# Data for this exercise

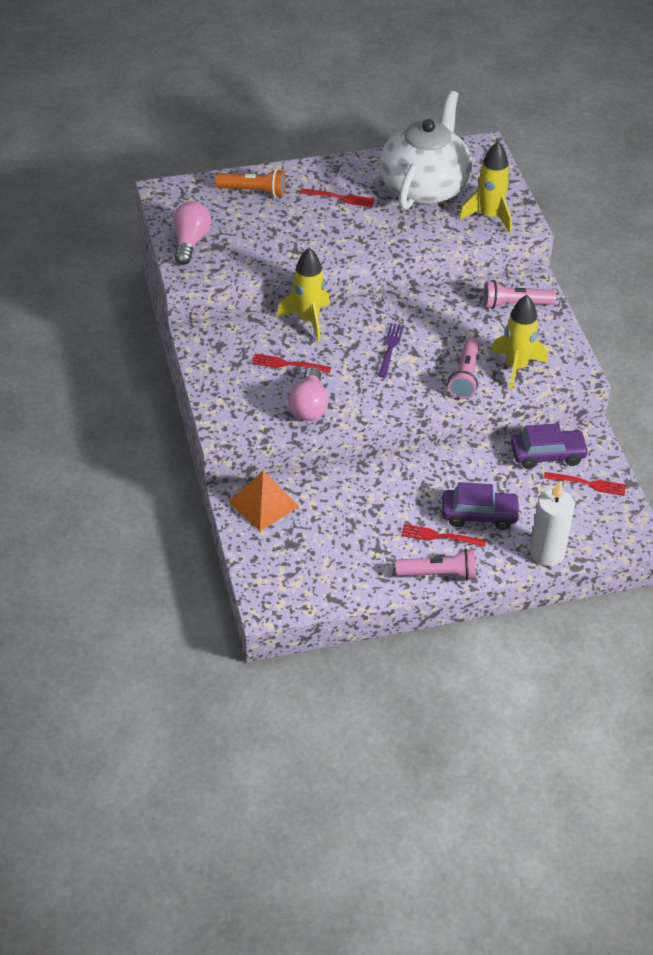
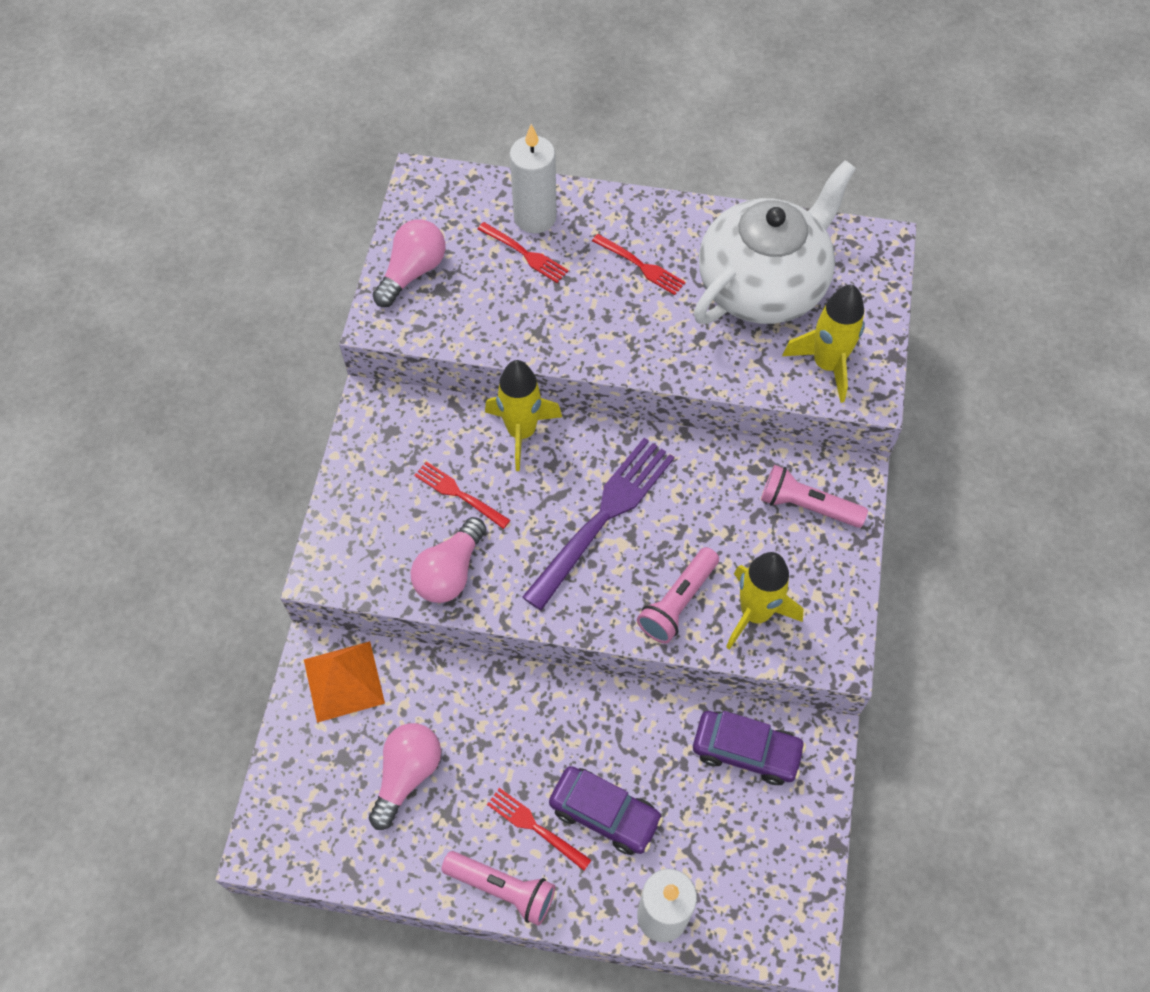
camera: 25 degrees right, 15 degrees up
(253, 191) = (535, 217): orange flashlight -> white candle
(339, 538) = (407, 775): none -> pink light bulb
(390, 348) = (603, 517): purple fork -> purple fork, size x1.96
(588, 484) = (777, 822): red fork -> red fork (525, 254)

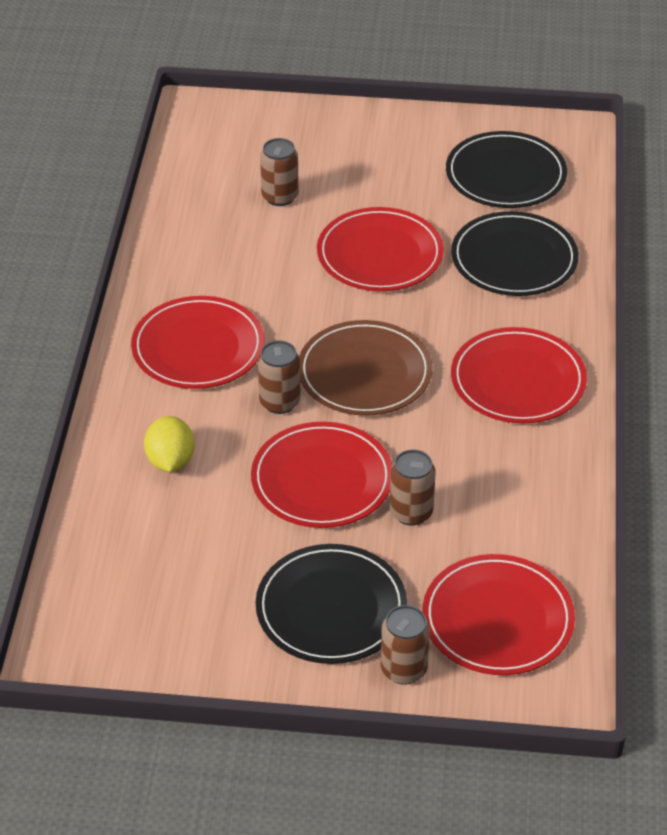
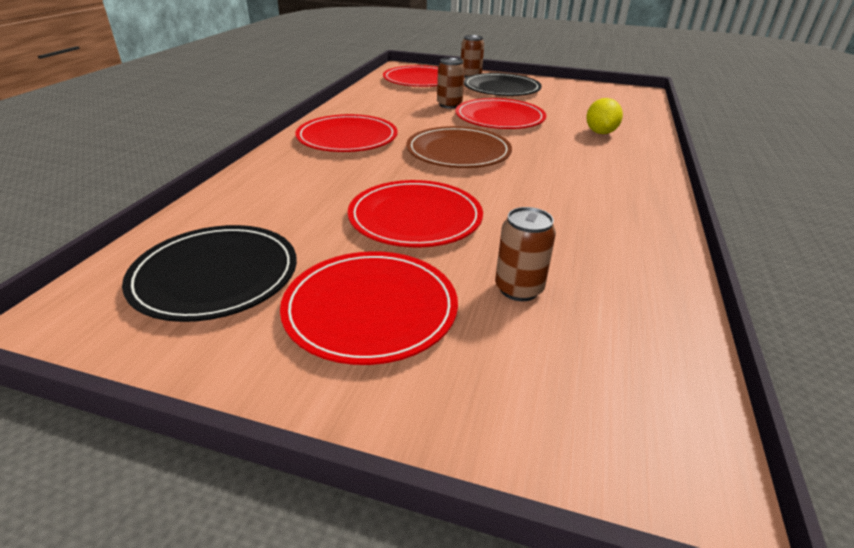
camera: 170 degrees left, 10 degrees down
(198, 347) = (595, 177): red plate -> red plate (370, 309)
(279, 402) = (525, 146): brown can -> none
(514, 259) = (285, 199): black plate -> none

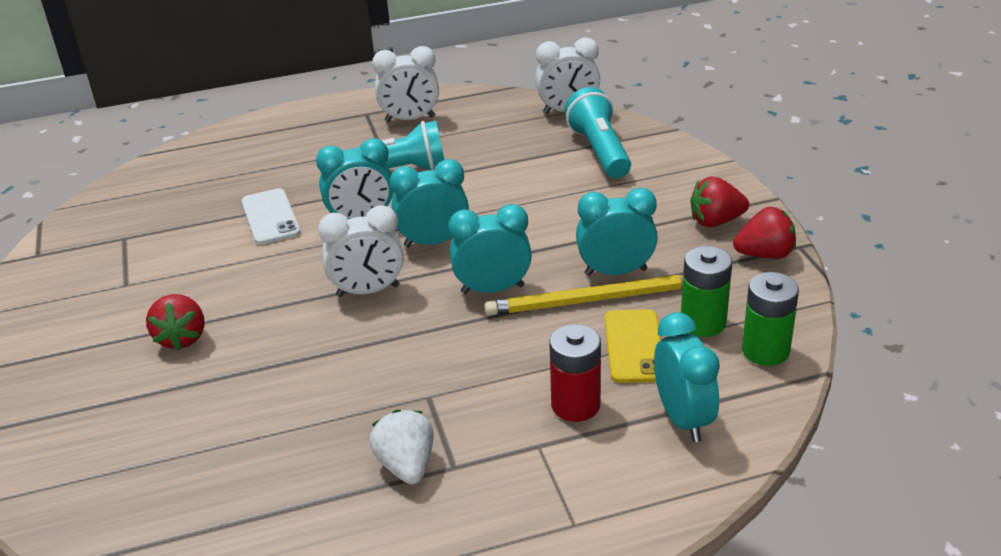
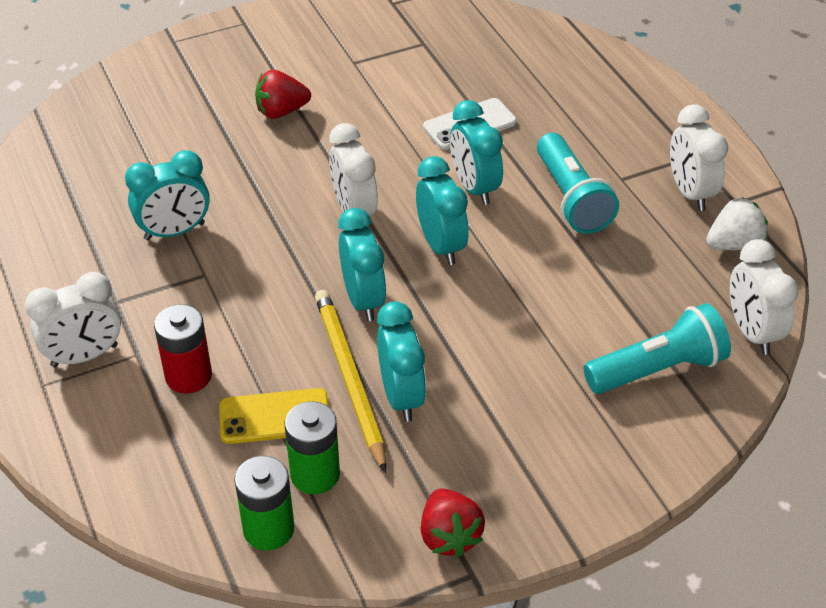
camera: 80 degrees right, 10 degrees up
(406, 465) = (119, 272): white strawberry -> white strawberry (734, 244)
(535, 489) = (84, 356): none -> white clock
(683, 419) = (166, 457): turquoise clock -> turquoise clock (174, 231)
(716, 221) = (514, 488): red strawberry -> none

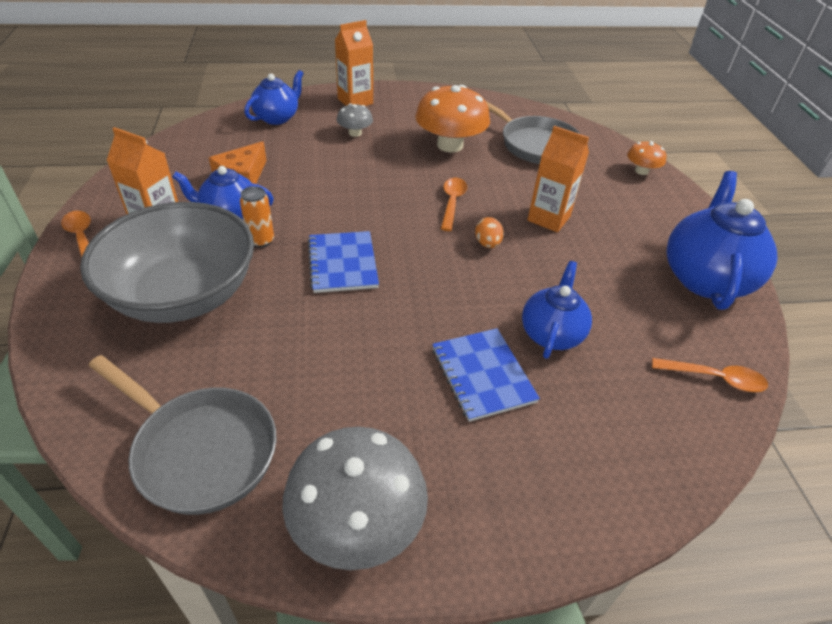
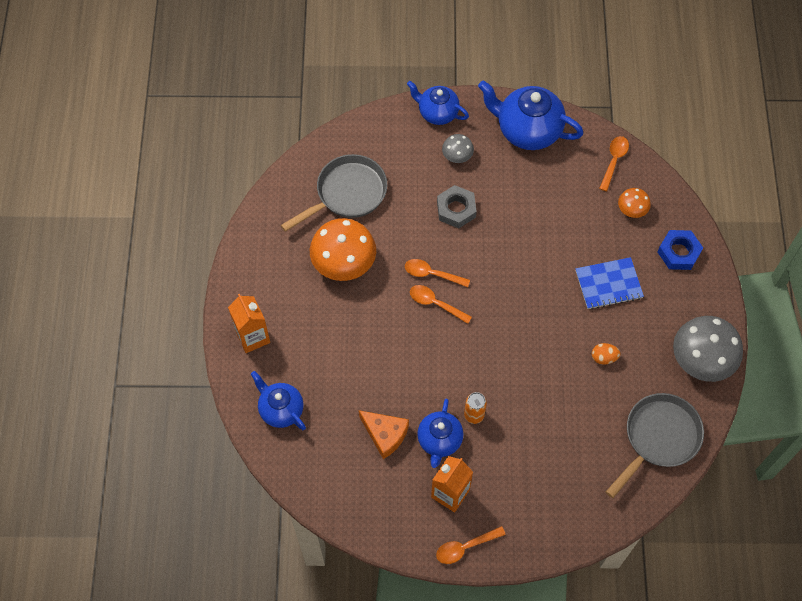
camera: 80 degrees left, 20 degrees up
(183, 294) = (532, 463): grey bowl -> none
(342, 263) = (503, 358): blue notebook -> none
(355, 133) = (316, 340): grey mushroom -> grey mushroom (457, 156)
(412, 206) = (435, 304): none -> orange spoon
(487, 244) = (485, 258): orange egg -> orange egg (604, 357)
(548, 218) = (456, 209): orange carton -> grey nut
(551, 333) = (576, 238): blue teapot -> blue teapot (437, 113)
(577, 480) = (678, 252): none -> blue nut
(641, 171) = (395, 123): orange mushroom -> orange mushroom (632, 209)

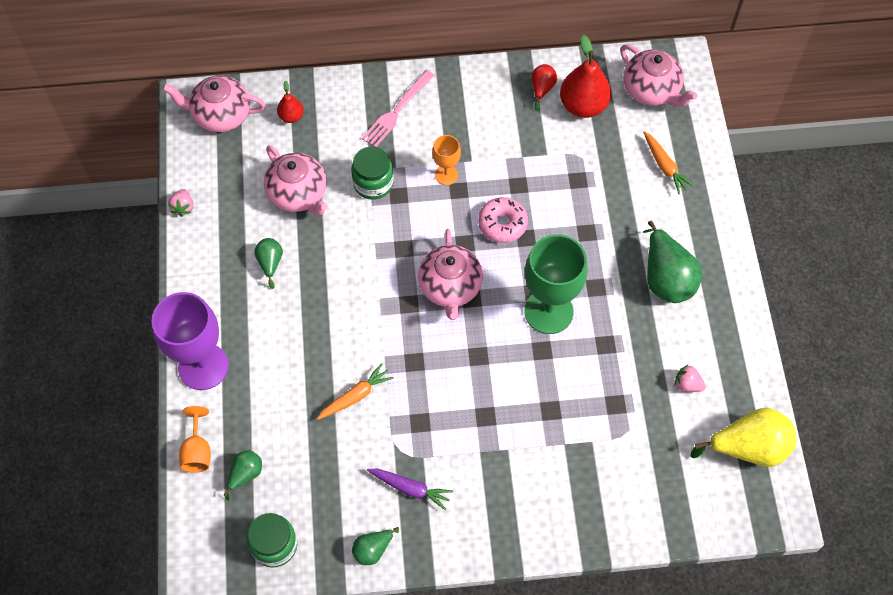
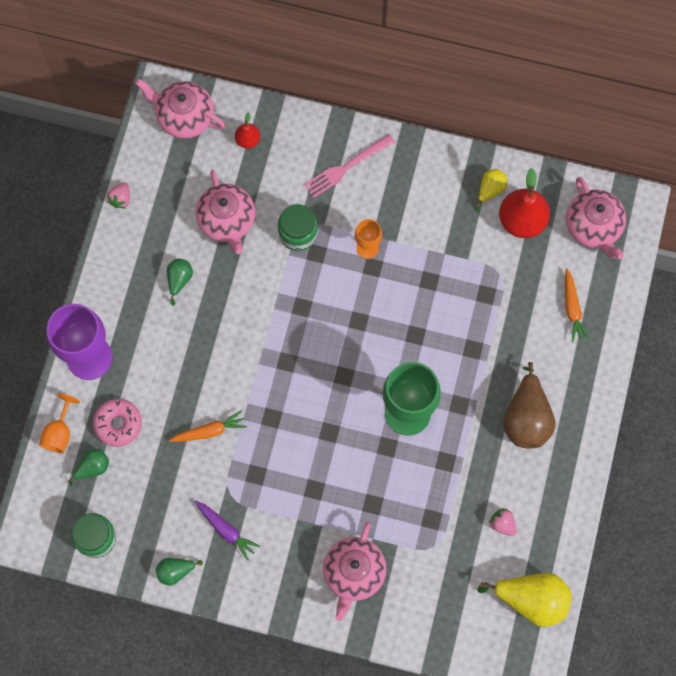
camera: 20 degrees right, 10 degrees up
(450, 287) = (329, 359): pink teapot -> pink teapot (353, 573)
(502, 224) = (399, 314): pink donut -> pink donut (118, 424)
(542, 89) = (490, 190): red pear -> yellow pear
(666, 278) = (526, 418): green pear -> brown pear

# Aim of the task
Could you reproduce all of the data above exactly and skip any image?

# Exercise solution
camera: 25 degrees right, 15 degrees up
(253, 191) = (535, 217): orange flashlight -> white candle
(339, 538) = (407, 775): none -> pink light bulb
(390, 348) = (603, 517): purple fork -> purple fork, size x1.96
(588, 484) = (777, 822): red fork -> red fork (525, 254)

camera: 170 degrees left, 10 degrees down
(198, 347) = (595, 177): red plate -> red plate (370, 309)
(279, 402) = (525, 146): brown can -> none
(514, 259) = (285, 199): black plate -> none

camera: 80 degrees right, 10 degrees up
(406, 465) = (119, 272): white strawberry -> white strawberry (734, 244)
(535, 489) = (84, 356): none -> white clock
(683, 419) = (166, 457): turquoise clock -> turquoise clock (174, 231)
(716, 221) = (514, 488): red strawberry -> none

camera: 80 degrees left, 20 degrees up
(183, 294) = (532, 463): grey bowl -> none
(342, 263) = (503, 358): blue notebook -> none
(355, 133) = (316, 340): grey mushroom -> grey mushroom (457, 156)
(412, 206) = (435, 304): none -> orange spoon
(487, 244) = (485, 258): orange egg -> orange egg (604, 357)
(548, 218) = (456, 209): orange carton -> grey nut
(551, 333) = (576, 238): blue teapot -> blue teapot (437, 113)
(577, 480) = (678, 252): none -> blue nut
(641, 171) = (395, 123): orange mushroom -> orange mushroom (632, 209)

camera: 20 degrees right, 10 degrees up
(450, 287) = (329, 359): pink teapot -> pink teapot (353, 573)
(502, 224) = (399, 314): pink donut -> pink donut (118, 424)
(542, 89) = (490, 190): red pear -> yellow pear
(666, 278) = (526, 418): green pear -> brown pear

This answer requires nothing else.